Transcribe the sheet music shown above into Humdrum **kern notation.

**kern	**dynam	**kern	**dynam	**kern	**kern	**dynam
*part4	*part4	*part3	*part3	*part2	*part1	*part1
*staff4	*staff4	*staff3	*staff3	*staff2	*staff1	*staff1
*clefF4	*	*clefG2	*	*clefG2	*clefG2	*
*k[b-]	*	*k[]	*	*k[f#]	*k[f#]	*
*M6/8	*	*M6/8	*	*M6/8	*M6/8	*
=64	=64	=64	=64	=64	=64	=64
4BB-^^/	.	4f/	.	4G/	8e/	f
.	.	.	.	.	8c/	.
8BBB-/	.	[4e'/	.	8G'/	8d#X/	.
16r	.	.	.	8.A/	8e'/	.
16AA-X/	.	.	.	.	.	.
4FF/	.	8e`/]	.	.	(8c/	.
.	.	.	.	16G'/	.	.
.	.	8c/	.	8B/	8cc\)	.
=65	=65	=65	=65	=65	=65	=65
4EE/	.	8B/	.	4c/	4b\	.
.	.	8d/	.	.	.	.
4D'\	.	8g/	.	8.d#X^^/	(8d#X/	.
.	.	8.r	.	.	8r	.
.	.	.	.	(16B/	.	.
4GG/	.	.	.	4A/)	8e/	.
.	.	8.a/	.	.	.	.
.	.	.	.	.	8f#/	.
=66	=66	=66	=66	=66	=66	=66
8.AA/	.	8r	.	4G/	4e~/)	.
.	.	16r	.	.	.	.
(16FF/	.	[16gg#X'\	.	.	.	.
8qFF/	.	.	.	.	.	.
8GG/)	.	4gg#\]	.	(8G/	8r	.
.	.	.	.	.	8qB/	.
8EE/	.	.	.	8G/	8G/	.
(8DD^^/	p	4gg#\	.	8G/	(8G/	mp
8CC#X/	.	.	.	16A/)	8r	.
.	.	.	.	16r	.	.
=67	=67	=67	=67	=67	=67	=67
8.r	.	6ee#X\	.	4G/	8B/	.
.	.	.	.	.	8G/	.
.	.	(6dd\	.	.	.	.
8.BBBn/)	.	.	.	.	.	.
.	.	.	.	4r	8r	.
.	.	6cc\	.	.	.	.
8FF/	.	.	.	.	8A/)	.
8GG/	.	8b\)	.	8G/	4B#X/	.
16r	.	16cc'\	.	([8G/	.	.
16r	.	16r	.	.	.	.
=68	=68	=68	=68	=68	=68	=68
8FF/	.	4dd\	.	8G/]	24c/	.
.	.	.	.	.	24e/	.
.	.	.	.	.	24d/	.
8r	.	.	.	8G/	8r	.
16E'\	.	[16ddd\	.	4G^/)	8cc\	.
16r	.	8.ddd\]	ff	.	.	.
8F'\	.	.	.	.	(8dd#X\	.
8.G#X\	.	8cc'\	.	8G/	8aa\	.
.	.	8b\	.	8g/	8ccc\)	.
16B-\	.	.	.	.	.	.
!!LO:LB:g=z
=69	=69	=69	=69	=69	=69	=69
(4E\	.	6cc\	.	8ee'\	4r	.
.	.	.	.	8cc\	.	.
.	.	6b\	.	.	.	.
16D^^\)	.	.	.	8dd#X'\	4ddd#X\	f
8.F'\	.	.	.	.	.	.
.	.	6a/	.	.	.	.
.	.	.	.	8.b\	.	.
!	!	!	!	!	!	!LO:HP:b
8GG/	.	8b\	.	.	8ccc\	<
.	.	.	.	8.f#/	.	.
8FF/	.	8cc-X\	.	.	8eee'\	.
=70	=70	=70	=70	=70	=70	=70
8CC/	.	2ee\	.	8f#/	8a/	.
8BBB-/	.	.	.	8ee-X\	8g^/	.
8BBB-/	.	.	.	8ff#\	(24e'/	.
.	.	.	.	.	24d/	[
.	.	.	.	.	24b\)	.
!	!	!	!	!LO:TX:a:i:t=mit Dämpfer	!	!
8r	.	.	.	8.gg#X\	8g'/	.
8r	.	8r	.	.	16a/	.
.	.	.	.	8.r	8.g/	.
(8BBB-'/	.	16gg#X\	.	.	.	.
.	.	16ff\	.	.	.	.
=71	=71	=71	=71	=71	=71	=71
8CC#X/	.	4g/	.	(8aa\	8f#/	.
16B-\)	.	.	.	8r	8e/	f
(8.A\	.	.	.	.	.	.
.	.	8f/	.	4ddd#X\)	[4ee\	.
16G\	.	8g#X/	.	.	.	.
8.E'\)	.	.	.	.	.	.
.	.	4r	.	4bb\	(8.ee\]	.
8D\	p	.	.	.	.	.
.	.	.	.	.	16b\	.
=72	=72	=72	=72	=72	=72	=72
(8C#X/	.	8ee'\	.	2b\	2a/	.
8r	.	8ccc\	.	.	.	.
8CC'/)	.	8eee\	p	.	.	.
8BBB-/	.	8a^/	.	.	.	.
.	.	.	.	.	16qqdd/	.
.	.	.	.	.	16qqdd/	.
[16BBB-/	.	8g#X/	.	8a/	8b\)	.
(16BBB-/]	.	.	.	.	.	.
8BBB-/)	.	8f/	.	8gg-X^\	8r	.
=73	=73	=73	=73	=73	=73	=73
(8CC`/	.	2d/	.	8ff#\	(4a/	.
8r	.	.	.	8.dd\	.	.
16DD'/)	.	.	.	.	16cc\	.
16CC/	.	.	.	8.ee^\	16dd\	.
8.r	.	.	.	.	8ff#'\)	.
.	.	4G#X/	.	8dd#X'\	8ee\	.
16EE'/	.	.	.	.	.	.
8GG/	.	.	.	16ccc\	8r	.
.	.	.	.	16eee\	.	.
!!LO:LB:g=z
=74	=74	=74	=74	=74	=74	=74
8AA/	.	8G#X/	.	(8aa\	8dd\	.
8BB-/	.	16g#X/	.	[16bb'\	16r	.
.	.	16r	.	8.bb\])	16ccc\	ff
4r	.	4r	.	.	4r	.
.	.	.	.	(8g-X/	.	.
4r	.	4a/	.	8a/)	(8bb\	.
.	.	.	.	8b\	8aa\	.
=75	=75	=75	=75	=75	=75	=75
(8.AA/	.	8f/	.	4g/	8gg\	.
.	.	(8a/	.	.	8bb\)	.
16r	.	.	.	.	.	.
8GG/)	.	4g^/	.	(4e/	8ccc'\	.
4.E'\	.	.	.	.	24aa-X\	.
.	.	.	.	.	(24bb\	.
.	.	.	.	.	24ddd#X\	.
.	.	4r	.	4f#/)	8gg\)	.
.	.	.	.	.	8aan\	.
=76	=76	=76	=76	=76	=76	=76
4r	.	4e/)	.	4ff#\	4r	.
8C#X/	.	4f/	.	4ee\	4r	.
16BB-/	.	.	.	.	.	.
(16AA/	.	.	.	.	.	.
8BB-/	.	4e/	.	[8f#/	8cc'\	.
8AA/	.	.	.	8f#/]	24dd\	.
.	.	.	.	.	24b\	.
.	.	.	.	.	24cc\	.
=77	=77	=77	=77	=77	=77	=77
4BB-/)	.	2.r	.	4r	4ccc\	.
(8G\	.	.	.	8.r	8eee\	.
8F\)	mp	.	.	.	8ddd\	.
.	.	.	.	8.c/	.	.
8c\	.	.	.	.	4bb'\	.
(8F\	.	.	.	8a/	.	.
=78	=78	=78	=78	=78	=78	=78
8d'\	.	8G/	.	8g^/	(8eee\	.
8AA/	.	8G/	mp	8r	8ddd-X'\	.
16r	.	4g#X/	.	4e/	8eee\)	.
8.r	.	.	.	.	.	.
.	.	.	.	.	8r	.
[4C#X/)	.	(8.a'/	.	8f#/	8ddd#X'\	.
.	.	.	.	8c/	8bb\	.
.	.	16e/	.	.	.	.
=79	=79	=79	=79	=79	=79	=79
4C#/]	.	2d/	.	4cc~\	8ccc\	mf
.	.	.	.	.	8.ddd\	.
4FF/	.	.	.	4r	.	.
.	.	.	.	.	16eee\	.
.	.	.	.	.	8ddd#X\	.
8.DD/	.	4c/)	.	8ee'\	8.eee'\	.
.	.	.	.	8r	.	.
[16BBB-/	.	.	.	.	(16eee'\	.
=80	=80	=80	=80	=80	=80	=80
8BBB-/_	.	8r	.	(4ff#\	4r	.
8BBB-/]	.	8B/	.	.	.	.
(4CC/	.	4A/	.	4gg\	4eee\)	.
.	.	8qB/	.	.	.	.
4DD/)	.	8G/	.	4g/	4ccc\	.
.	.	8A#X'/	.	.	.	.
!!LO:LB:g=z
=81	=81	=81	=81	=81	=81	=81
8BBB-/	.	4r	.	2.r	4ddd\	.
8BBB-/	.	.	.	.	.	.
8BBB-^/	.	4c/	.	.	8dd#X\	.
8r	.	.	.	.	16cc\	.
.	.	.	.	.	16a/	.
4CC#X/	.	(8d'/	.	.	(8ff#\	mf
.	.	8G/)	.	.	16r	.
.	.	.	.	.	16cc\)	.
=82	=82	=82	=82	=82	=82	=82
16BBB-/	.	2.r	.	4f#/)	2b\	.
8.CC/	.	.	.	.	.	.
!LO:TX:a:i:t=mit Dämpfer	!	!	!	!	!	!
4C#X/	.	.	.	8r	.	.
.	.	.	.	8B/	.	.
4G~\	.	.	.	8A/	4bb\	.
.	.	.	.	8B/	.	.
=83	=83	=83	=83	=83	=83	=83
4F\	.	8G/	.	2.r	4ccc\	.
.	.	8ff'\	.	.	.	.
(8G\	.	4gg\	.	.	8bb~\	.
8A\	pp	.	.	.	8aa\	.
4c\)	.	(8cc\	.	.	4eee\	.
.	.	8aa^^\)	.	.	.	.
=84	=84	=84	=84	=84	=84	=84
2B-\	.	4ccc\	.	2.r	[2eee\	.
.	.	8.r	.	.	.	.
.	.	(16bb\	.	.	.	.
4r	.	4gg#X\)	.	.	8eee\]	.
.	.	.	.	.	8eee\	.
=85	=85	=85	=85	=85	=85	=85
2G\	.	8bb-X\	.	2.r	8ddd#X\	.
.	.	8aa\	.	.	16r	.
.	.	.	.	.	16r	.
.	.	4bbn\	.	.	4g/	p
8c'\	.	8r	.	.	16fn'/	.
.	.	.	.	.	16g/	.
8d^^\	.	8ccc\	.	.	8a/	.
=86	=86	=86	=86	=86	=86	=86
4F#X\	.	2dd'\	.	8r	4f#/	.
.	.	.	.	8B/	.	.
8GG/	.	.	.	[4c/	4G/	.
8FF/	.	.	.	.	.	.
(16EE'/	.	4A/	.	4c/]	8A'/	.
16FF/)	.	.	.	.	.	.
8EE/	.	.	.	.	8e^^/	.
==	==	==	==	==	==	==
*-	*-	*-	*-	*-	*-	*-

Written instruction:
Count the lines above that contain the string "Dämpfer", and reply with the number alone.

Worked solution:
2